Supplied data:

********************

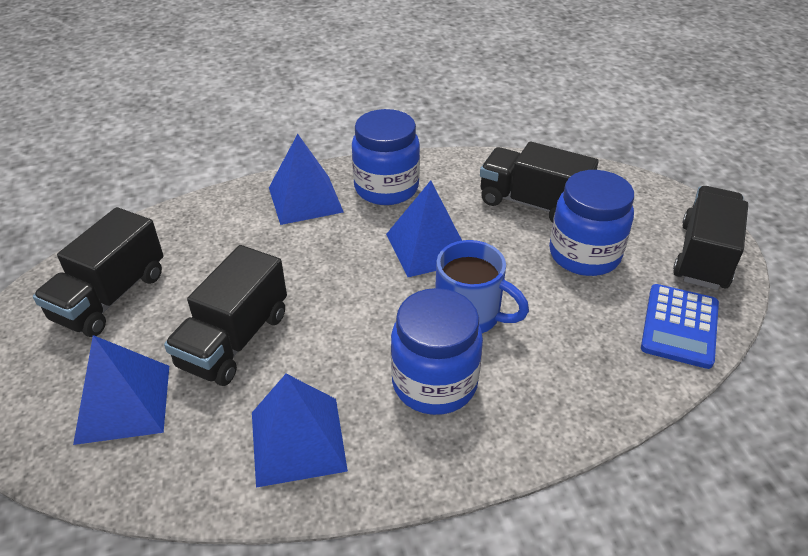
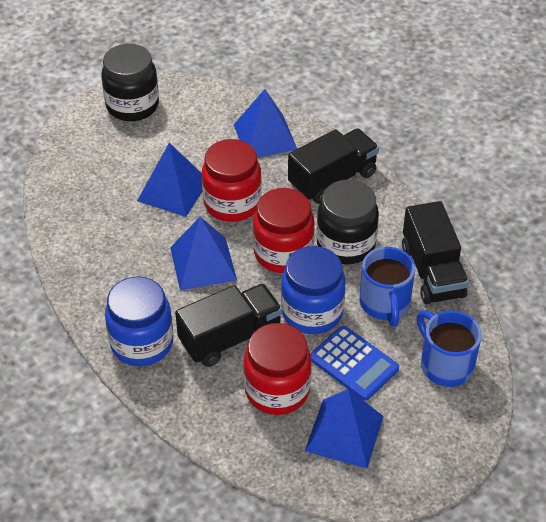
black jar: 0 -> 2
black truck: 4 -> 3
blue jar: 3 -> 2
blue mug: 1 -> 2
red jar: 0 -> 3

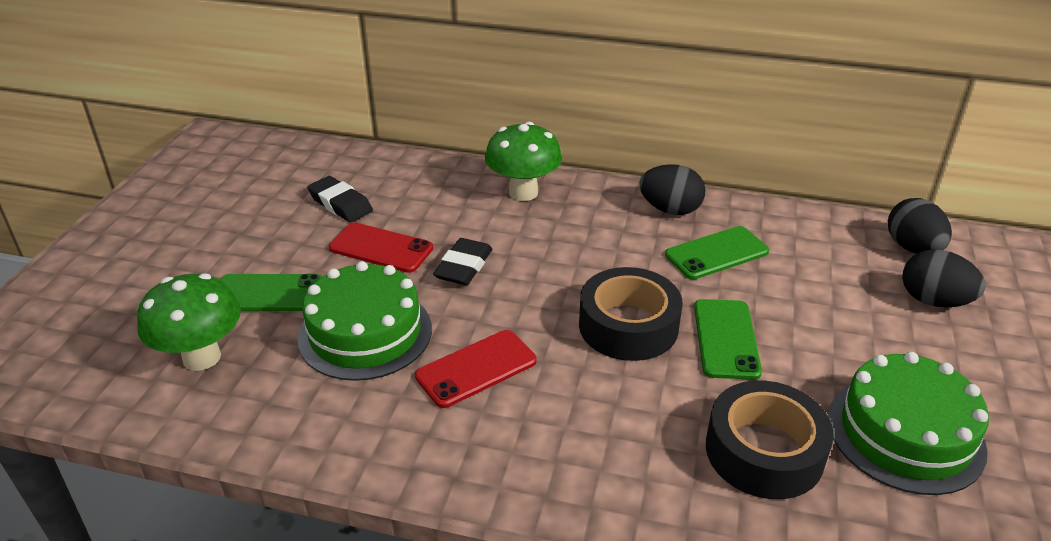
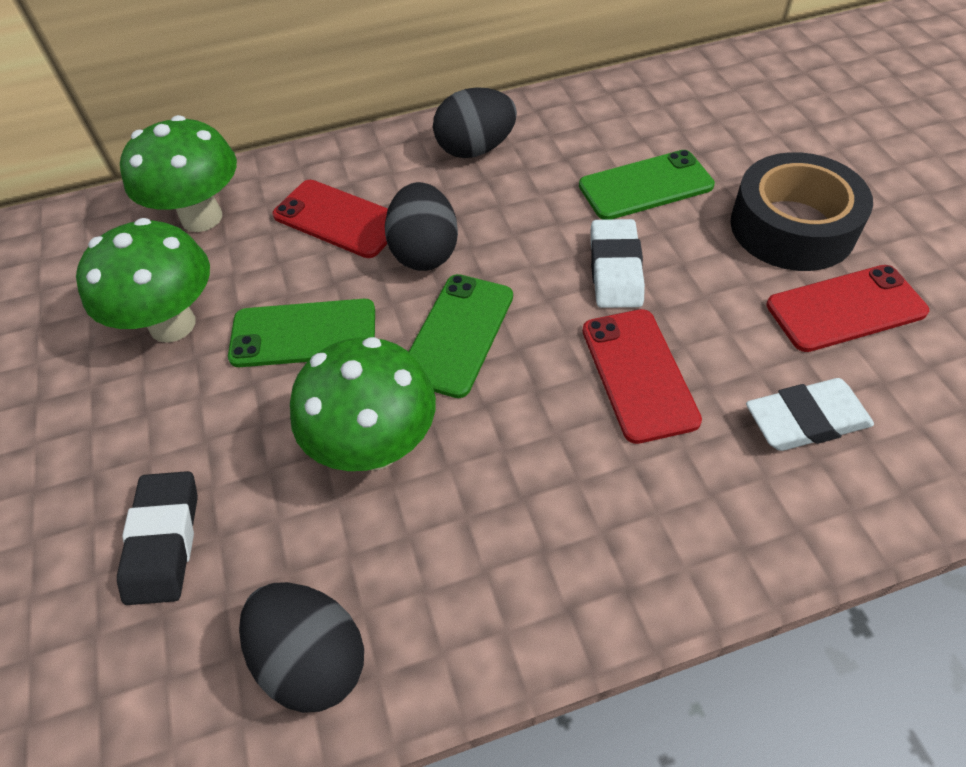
black eraser: 2 -> 1
black tape: 2 -> 1
green cake: 2 -> 0
green mushroom: 2 -> 3
red phone: 2 -> 3
white eraser: 0 -> 2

********************

Task to carry out: Where a line of the material holds the word "black", copy that line.

Answer for this exercise:
black jar: 0 -> 2
black truck: 4 -> 3
black eraser: 2 -> 1
black tape: 2 -> 1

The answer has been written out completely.